# What you should do
In the entries below, find every line with "bulb" and copy it.

# Input records
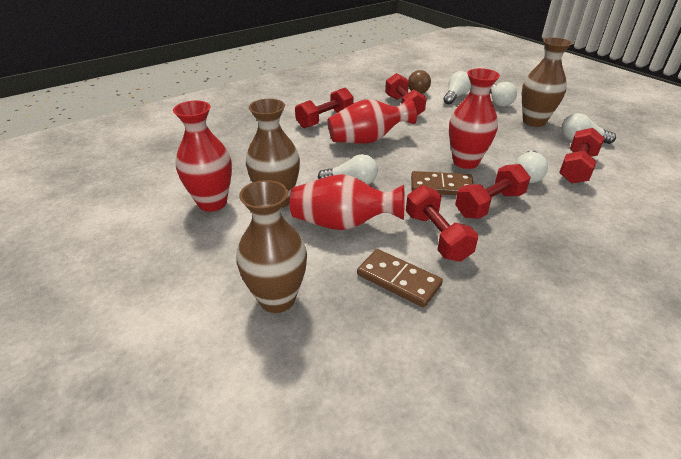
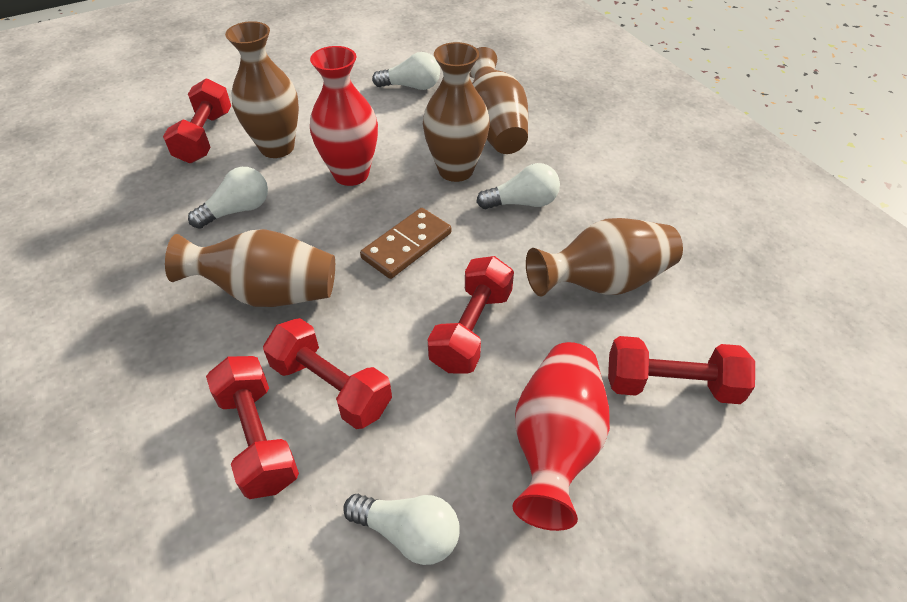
brown domino: 2 -> 1
brown light bulb: 1 -> 0
brown vase: 3 -> 5
red vase: 4 -> 2
white light bulb: 5 -> 4

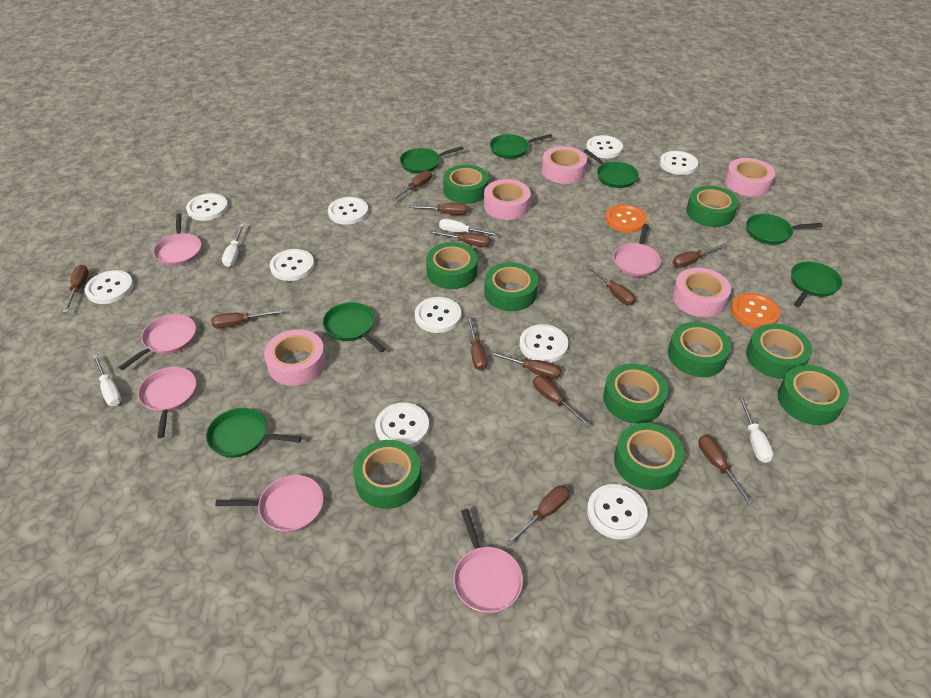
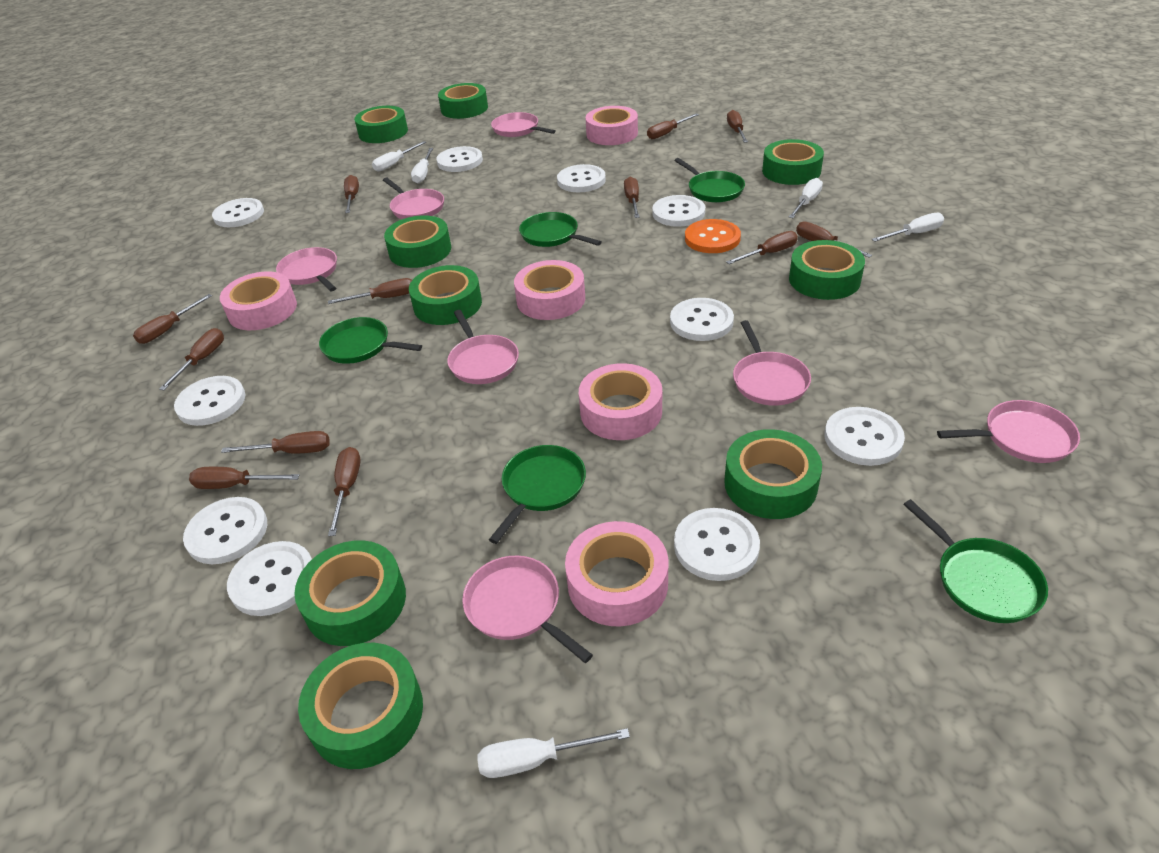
green pan: 7 -> 5
green tape: 10 -> 9
orange button: 2 -> 1
pink pan: 6 -> 7
white screwdriver: 4 -> 5

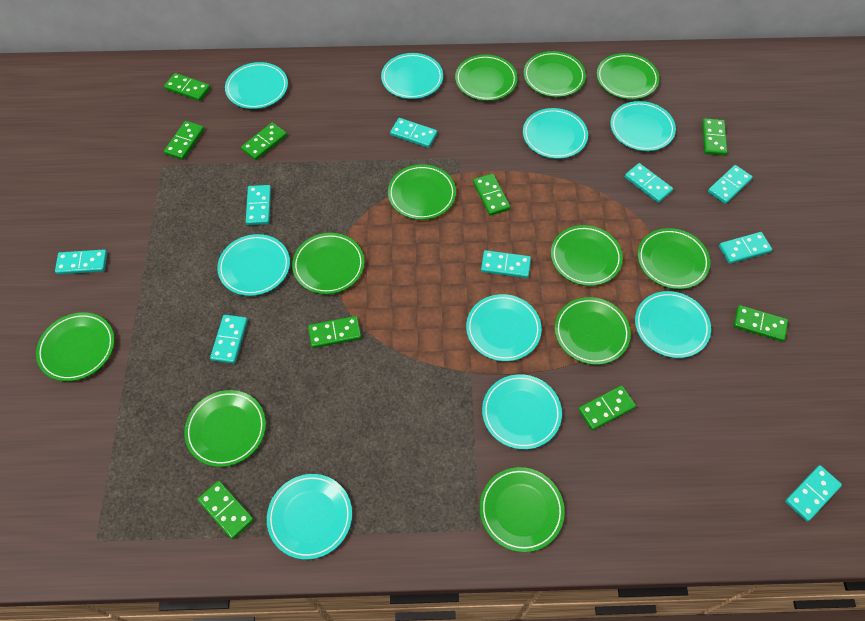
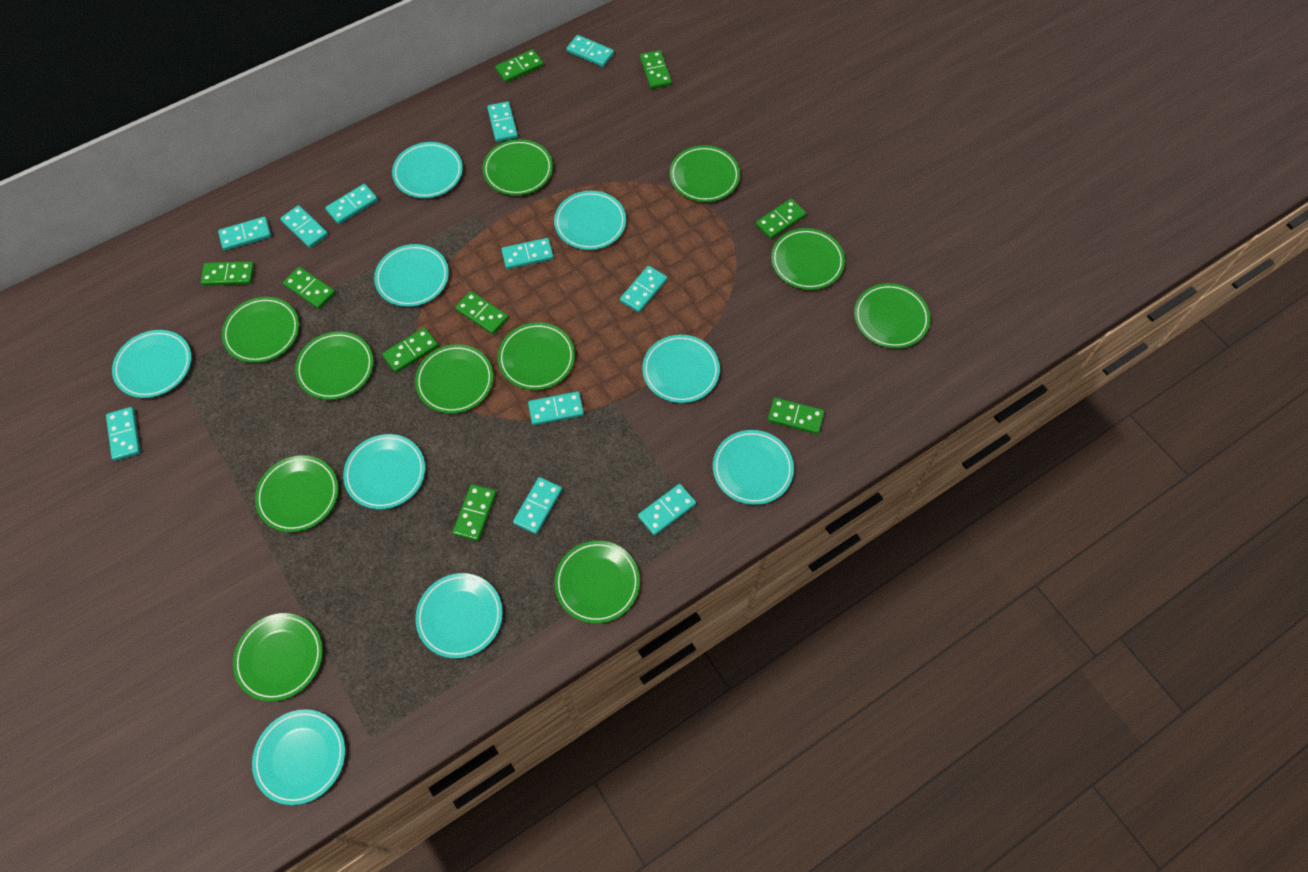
turquoise domino: 9 -> 11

# Exercise solution
brown light bulb: 1 -> 0
white light bulb: 5 -> 4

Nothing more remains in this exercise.